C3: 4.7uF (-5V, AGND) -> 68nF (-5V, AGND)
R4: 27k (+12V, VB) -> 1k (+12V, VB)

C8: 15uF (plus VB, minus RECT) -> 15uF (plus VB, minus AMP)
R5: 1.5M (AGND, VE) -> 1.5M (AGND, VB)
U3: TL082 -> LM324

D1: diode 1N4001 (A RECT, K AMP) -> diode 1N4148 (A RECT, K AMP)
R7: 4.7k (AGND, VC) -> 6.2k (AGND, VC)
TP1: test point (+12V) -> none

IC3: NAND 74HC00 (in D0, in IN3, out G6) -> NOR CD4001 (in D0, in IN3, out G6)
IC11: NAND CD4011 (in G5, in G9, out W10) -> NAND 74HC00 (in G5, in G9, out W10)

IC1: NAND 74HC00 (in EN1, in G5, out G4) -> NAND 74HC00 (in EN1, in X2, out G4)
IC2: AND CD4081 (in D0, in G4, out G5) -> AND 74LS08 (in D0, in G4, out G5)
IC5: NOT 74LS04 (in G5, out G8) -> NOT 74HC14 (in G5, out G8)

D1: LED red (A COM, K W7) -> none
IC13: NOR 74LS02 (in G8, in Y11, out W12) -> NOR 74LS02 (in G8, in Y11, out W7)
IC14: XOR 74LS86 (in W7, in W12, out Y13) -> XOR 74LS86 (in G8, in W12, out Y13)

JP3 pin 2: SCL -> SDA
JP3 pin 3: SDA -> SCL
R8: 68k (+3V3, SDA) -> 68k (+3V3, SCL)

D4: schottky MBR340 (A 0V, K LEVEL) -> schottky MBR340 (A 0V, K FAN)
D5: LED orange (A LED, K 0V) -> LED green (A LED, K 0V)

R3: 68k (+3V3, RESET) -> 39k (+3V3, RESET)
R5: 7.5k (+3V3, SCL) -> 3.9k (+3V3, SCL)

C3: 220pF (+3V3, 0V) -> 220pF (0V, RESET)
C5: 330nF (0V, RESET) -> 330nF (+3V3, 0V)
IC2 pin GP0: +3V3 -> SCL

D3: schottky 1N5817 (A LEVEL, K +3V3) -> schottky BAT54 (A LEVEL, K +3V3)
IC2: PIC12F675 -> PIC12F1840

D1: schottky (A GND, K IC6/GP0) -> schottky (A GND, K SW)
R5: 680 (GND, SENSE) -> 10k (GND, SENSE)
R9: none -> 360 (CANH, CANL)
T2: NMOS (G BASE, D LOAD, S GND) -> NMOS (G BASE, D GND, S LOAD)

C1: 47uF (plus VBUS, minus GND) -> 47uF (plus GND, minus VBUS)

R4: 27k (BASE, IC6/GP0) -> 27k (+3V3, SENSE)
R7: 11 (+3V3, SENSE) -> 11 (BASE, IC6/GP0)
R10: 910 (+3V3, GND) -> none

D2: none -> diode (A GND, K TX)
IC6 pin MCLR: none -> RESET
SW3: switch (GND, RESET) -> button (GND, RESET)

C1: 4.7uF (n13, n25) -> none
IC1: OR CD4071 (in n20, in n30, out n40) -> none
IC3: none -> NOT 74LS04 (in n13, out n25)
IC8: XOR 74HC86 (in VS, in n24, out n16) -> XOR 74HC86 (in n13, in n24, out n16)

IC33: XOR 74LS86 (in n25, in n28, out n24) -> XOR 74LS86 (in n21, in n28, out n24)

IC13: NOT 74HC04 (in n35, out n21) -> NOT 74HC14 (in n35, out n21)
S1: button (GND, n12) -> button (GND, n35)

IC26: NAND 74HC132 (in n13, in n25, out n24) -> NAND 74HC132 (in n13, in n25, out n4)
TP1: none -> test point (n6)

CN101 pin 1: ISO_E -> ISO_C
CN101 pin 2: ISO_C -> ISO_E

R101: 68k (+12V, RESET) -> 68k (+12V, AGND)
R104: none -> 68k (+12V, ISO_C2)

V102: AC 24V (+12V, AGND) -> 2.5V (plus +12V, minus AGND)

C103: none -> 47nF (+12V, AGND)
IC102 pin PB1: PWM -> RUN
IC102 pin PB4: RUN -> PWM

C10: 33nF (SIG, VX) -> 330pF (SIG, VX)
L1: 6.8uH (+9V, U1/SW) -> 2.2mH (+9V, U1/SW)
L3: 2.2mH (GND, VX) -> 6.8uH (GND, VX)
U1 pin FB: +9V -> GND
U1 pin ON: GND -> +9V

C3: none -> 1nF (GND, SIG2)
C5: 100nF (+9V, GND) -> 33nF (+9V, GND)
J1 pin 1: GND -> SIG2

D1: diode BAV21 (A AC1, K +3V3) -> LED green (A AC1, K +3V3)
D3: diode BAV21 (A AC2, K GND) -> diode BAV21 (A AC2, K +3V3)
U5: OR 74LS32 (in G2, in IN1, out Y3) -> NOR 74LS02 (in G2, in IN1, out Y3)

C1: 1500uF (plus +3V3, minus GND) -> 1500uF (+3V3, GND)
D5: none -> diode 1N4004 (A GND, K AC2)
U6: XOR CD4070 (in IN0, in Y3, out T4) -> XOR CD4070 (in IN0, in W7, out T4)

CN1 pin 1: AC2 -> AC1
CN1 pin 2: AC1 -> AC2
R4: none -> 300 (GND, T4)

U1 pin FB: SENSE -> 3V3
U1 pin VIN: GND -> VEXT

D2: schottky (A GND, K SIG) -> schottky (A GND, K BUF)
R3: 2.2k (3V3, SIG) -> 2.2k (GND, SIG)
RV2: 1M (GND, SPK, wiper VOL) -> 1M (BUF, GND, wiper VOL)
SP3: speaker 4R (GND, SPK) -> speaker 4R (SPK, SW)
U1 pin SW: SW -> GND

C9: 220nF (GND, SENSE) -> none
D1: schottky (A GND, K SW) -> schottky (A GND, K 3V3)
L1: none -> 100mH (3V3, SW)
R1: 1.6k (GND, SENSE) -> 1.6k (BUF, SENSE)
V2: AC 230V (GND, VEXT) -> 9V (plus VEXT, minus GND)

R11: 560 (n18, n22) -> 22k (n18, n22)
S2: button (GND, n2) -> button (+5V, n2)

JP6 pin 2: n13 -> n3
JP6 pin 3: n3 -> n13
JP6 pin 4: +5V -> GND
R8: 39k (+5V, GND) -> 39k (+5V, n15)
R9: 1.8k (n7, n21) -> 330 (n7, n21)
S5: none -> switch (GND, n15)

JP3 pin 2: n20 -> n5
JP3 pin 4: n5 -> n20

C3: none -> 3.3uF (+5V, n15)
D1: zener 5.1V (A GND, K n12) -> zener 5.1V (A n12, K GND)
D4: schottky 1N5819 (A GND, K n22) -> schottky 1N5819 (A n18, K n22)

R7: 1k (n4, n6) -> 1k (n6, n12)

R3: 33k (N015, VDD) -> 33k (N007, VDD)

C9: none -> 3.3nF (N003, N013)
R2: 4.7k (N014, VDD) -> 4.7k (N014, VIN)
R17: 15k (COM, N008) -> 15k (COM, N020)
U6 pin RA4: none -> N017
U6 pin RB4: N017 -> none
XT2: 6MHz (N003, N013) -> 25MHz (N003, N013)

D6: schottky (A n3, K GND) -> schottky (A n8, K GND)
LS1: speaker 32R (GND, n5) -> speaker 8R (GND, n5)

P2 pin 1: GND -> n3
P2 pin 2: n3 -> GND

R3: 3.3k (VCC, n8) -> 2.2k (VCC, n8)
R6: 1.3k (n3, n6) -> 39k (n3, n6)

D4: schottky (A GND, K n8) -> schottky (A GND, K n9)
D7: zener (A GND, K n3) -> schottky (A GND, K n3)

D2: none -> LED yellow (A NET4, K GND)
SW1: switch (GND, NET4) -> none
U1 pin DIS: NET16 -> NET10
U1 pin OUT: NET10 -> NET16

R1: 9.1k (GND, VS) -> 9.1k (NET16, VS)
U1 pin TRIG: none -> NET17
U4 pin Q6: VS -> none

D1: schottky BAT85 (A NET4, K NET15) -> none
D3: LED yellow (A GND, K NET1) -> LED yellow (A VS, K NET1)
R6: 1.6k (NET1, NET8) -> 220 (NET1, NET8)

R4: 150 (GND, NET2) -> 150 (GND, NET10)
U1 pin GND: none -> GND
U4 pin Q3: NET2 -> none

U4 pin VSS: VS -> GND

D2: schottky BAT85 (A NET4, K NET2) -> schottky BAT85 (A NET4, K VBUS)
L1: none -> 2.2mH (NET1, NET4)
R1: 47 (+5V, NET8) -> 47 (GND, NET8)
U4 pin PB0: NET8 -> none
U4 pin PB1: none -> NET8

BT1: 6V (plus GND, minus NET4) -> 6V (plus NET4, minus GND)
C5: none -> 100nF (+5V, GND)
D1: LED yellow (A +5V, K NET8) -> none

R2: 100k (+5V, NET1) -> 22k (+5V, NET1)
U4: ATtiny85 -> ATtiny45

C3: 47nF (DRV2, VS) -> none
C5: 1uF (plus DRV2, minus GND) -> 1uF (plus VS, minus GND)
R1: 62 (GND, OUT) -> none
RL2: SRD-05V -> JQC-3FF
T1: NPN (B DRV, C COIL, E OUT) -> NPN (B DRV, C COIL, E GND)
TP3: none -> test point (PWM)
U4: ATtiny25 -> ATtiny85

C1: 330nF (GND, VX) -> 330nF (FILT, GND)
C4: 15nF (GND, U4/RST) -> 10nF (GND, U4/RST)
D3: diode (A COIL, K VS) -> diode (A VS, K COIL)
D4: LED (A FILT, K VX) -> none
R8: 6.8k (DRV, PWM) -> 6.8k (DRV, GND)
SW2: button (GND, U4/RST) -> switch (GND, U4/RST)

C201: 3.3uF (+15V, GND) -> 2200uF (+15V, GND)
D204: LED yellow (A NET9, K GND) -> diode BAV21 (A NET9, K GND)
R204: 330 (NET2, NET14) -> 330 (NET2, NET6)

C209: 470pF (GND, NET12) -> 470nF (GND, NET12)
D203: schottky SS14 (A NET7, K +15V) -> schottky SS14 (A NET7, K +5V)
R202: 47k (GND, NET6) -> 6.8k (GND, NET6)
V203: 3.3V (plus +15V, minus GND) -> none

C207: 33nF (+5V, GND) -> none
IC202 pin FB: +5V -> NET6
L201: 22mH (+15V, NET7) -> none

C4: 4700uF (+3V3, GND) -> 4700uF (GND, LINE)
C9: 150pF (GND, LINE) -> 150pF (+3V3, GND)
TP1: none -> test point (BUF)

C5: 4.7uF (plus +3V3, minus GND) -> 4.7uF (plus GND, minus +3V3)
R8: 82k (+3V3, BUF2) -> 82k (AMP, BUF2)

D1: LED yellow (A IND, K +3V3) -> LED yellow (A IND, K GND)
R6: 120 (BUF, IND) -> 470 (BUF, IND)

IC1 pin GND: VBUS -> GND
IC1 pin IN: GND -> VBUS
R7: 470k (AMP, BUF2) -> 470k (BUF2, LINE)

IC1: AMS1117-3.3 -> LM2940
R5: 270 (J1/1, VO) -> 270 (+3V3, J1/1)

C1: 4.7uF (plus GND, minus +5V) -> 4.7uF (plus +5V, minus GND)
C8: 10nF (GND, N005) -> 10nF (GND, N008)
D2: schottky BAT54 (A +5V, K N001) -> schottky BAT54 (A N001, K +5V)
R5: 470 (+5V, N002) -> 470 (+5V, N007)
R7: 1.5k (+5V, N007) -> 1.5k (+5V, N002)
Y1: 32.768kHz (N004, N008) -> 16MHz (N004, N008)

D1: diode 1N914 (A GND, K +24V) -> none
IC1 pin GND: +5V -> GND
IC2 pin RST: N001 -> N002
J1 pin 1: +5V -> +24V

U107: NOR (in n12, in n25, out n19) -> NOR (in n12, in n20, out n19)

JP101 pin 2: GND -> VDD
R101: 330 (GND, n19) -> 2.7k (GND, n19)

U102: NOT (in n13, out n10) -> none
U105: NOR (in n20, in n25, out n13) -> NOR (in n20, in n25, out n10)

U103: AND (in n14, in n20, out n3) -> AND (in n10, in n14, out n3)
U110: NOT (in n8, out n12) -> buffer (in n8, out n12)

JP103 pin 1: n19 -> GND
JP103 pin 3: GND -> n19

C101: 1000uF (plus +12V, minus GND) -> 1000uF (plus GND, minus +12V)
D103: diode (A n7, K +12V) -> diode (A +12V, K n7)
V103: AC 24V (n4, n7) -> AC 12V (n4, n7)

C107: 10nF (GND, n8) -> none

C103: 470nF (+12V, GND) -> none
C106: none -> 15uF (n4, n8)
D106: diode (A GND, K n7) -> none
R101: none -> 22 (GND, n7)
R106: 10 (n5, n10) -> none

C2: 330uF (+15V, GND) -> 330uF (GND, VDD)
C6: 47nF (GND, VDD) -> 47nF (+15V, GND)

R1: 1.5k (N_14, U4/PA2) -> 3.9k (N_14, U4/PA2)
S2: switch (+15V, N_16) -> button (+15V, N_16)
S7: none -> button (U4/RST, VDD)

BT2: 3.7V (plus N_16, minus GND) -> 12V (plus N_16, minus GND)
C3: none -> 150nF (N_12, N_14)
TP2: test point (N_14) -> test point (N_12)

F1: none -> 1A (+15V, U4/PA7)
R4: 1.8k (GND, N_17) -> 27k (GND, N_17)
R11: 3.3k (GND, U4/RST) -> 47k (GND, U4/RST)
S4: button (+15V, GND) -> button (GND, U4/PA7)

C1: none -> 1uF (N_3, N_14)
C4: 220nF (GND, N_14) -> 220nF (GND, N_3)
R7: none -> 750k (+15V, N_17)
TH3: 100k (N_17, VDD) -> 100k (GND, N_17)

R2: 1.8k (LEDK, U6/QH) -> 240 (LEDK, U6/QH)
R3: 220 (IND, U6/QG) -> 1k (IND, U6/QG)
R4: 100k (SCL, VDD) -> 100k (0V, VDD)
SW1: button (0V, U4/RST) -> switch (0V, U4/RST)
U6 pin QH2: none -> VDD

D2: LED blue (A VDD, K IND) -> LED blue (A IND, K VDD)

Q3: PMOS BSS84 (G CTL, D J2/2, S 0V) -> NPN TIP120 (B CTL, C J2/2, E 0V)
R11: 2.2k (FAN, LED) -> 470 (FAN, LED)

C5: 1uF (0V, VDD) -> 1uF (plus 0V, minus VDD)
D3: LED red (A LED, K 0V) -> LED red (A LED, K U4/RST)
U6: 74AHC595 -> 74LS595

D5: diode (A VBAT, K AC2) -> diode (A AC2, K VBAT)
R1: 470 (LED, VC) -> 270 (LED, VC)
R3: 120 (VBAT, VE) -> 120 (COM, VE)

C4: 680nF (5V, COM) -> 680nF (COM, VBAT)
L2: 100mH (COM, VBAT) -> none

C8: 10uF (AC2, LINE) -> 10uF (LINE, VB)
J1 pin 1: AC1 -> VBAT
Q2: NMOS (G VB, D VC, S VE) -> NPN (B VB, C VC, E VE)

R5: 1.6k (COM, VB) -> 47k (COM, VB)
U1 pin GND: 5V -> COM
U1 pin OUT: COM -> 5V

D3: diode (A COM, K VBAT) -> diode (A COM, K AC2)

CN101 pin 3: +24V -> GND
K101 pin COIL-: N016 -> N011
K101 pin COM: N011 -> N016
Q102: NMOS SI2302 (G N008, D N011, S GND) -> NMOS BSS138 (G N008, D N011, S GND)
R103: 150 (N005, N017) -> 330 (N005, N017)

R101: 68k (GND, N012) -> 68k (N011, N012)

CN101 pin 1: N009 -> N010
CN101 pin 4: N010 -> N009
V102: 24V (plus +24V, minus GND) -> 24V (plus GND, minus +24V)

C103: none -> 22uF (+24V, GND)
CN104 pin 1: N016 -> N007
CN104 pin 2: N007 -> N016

____

Instructions to follow: Exactly as they appear, please write out the lines from the opening of the listing above down to the line containing "TP1: test point (+12V) -> none", with both end lines included.

Solution for this problem:
C3: 4.7uF (-5V, AGND) -> 68nF (-5V, AGND)
R4: 27k (+12V, VB) -> 1k (+12V, VB)

C8: 15uF (plus VB, minus RECT) -> 15uF (plus VB, minus AMP)
R5: 1.5M (AGND, VE) -> 1.5M (AGND, VB)
U3: TL082 -> LM324

D1: diode 1N4001 (A RECT, K AMP) -> diode 1N4148 (A RECT, K AMP)
R7: 4.7k (AGND, VC) -> 6.2k (AGND, VC)
TP1: test point (+12V) -> none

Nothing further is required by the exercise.